> [Data]:
· · · · ·

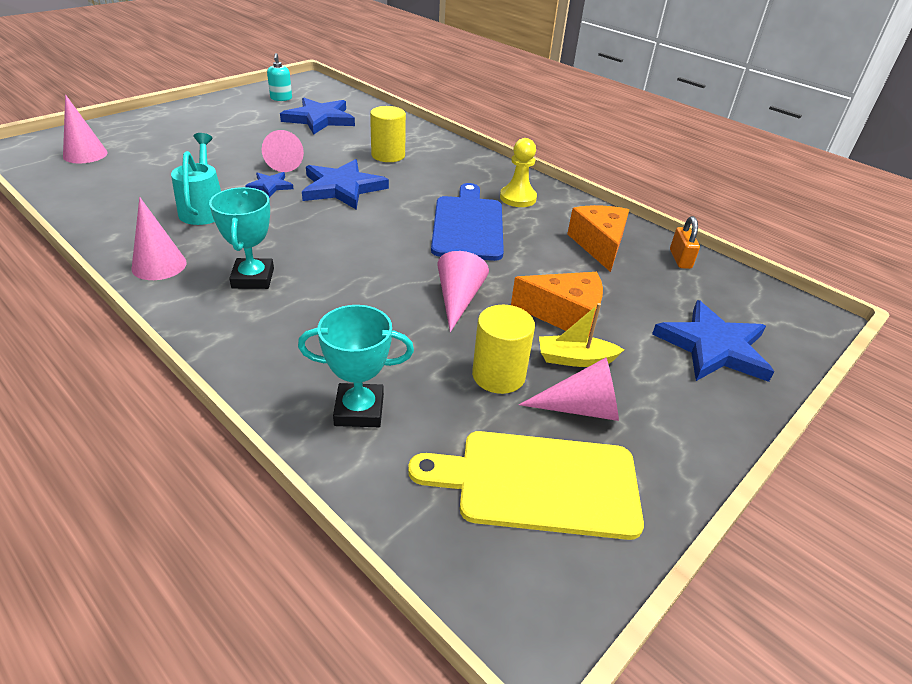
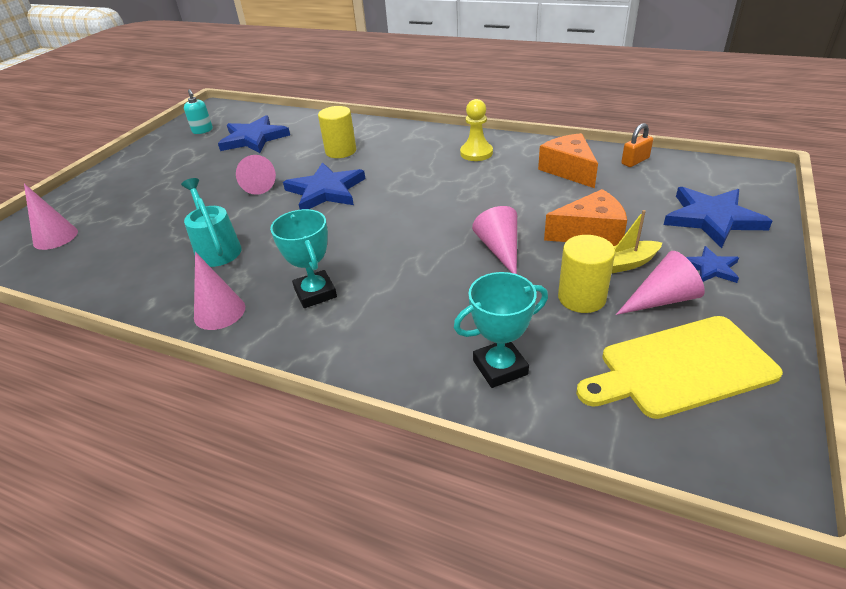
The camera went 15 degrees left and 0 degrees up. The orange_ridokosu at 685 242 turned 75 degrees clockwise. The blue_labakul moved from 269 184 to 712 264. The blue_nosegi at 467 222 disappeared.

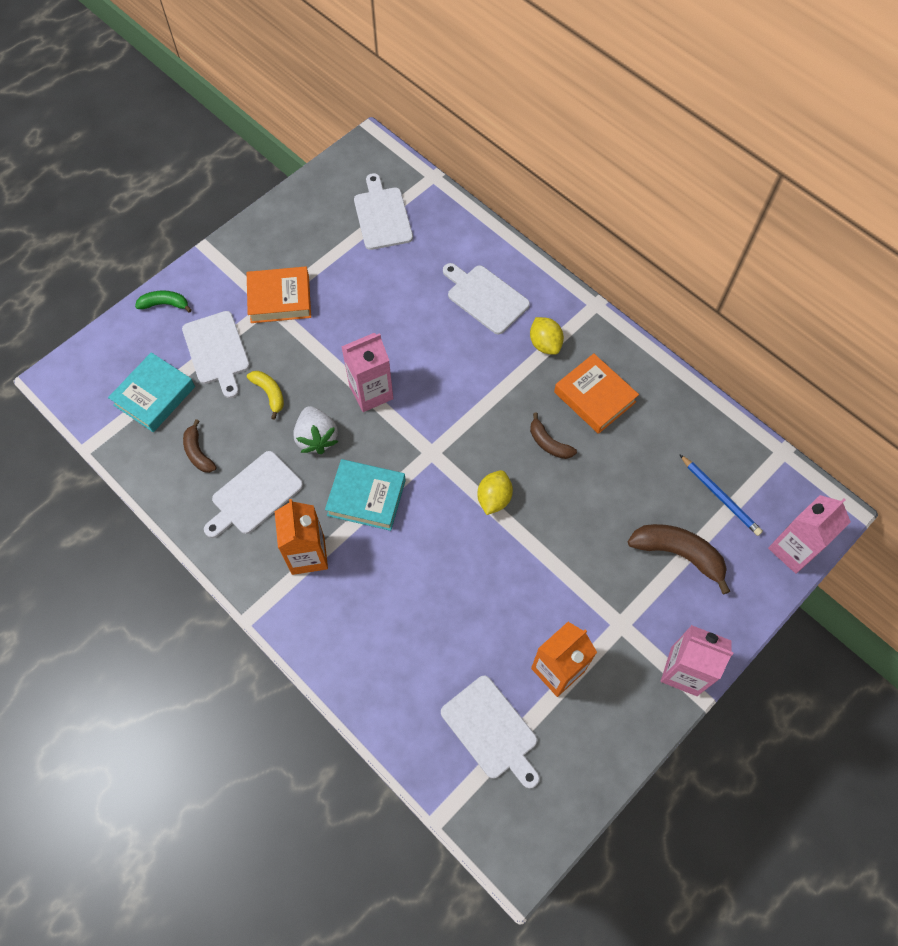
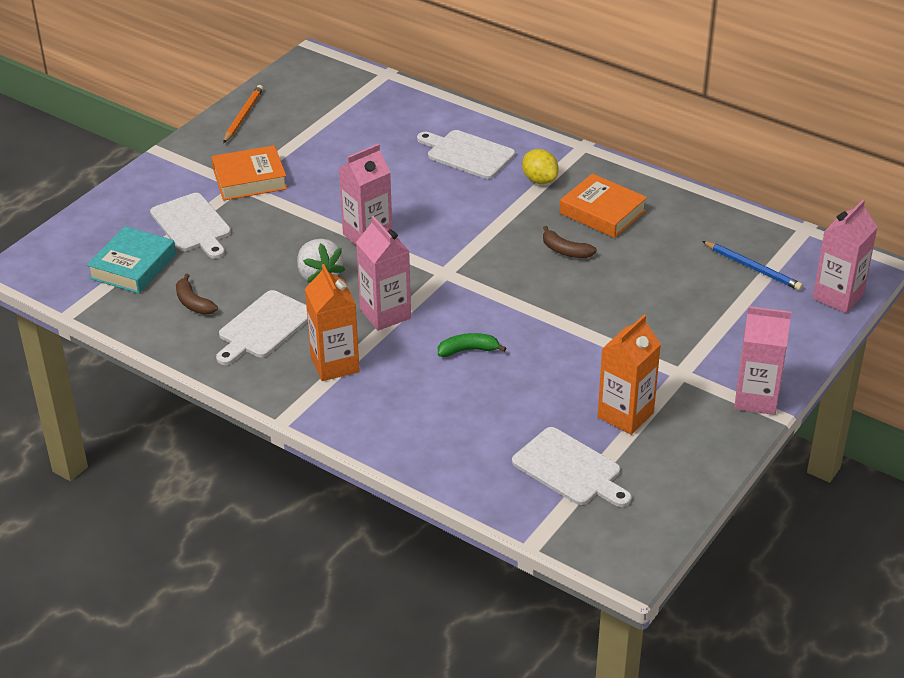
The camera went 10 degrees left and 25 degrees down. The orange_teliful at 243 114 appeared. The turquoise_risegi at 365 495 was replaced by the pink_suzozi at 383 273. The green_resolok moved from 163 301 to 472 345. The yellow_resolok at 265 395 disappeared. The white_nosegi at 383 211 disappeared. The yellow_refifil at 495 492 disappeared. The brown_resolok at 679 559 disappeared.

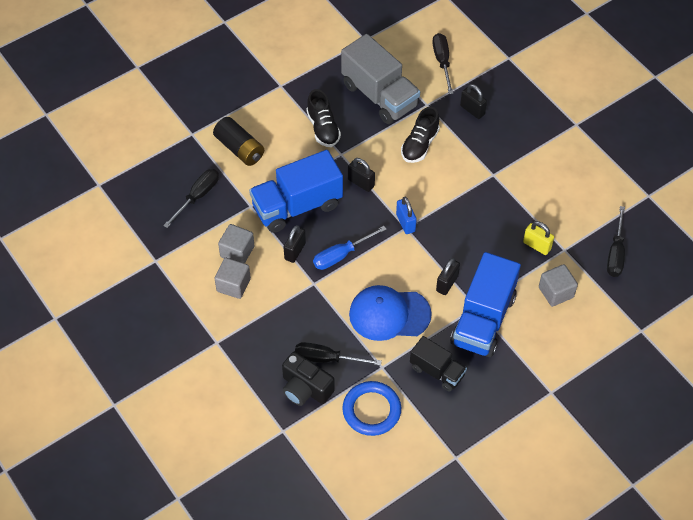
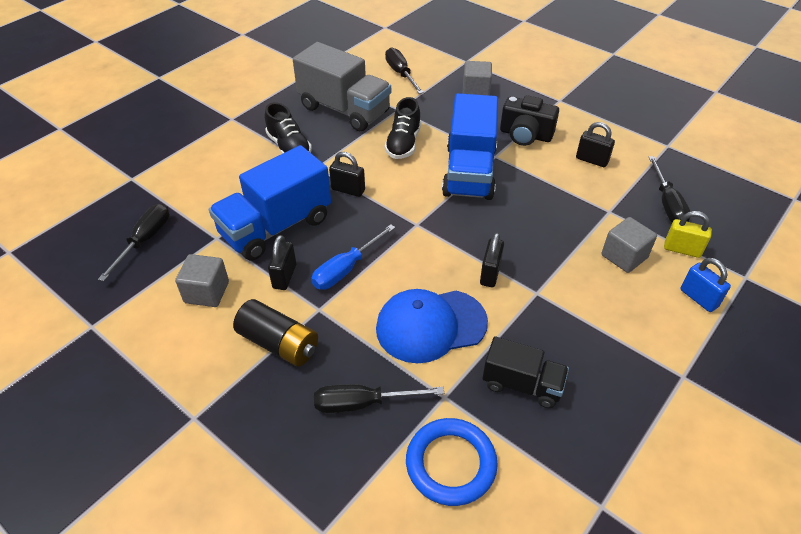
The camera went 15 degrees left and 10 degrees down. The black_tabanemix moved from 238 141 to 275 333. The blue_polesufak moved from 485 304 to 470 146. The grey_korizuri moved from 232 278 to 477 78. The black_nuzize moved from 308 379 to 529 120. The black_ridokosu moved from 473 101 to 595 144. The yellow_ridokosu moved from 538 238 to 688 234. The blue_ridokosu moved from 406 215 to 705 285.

· · · · ·

> [Task goal]: Output each line above exactly. Skip the images.

> [The completed task]:
The camera went 15 degrees left and 0 degrees up. The orange_ridokosu at 685 242 turned 75 degrees clockwise. The blue_labakul moved from 269 184 to 712 264. The blue_nosegi at 467 222 disappeared.

The camera went 10 degrees left and 25 degrees down. The orange_teliful at 243 114 appeared. The turquoise_risegi at 365 495 was replaced by the pink_suzozi at 383 273. The green_resolok moved from 163 301 to 472 345. The yellow_resolok at 265 395 disappeared. The white_nosegi at 383 211 disappeared. The yellow_refifil at 495 492 disappeared. The brown_resolok at 679 559 disappeared.

The camera went 15 degrees left and 10 degrees down. The black_tabanemix moved from 238 141 to 275 333. The blue_polesufak moved from 485 304 to 470 146. The grey_korizuri moved from 232 278 to 477 78. The black_nuzize moved from 308 379 to 529 120. The black_ridokosu moved from 473 101 to 595 144. The yellow_ridokosu moved from 538 238 to 688 234. The blue_ridokosu moved from 406 215 to 705 285.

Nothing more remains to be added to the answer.